+++ Dataset extract +++

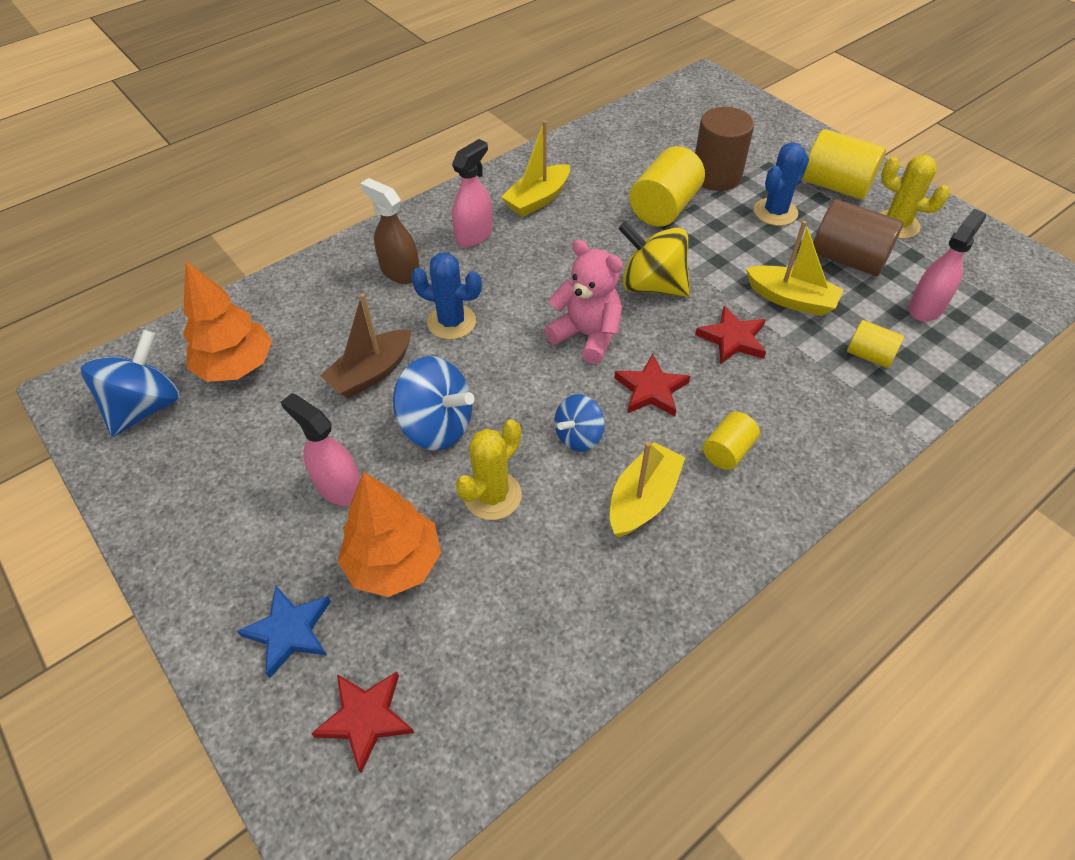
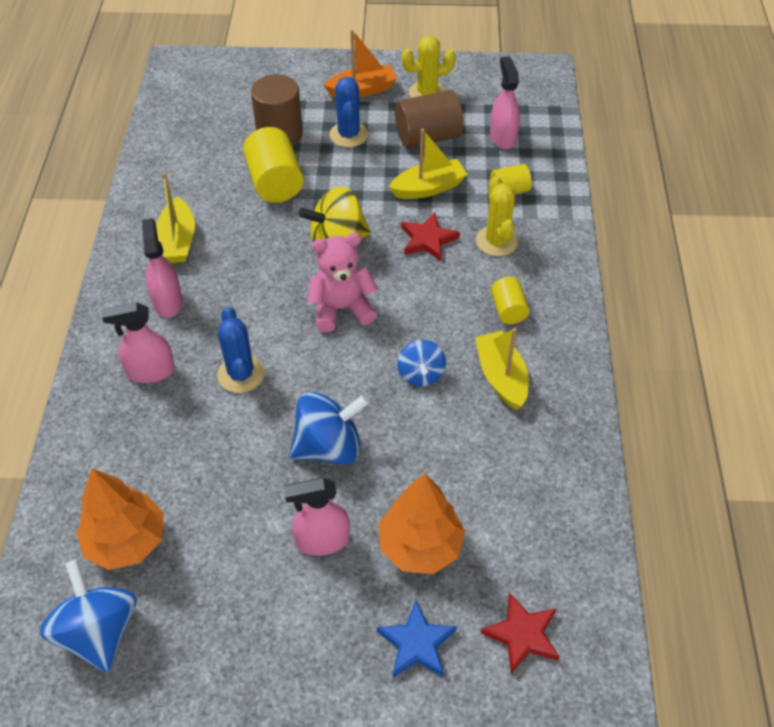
camera: 50 degrees left, 0 degrees up
brown boat [320,293,411,398] -> none
brown spray bottle [360,178,420,284] -> pink spray bottle [102,302,175,383]
blue cactus [411,252,482,340] -> blue cactus turned 75 degrees counterclockwise [217,307,265,393]
yellow cactus [456,419,522,520] -> yellow cactus moved to [476,176,518,256]
red star [614,354,690,416] -> none
yellow cylinder [803,129,886,200] -> orange boat [324,29,397,98]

+++

Exercise: Print the entries above exactly, leaving pictures out.

The completed task:
camera: 50 degrees left, 0 degrees up
brown boat [320,293,411,398] -> none
brown spray bottle [360,178,420,284] -> pink spray bottle [102,302,175,383]
blue cactus [411,252,482,340] -> blue cactus turned 75 degrees counterclockwise [217,307,265,393]
yellow cactus [456,419,522,520] -> yellow cactus moved to [476,176,518,256]
red star [614,354,690,416] -> none
yellow cylinder [803,129,886,200] -> orange boat [324,29,397,98]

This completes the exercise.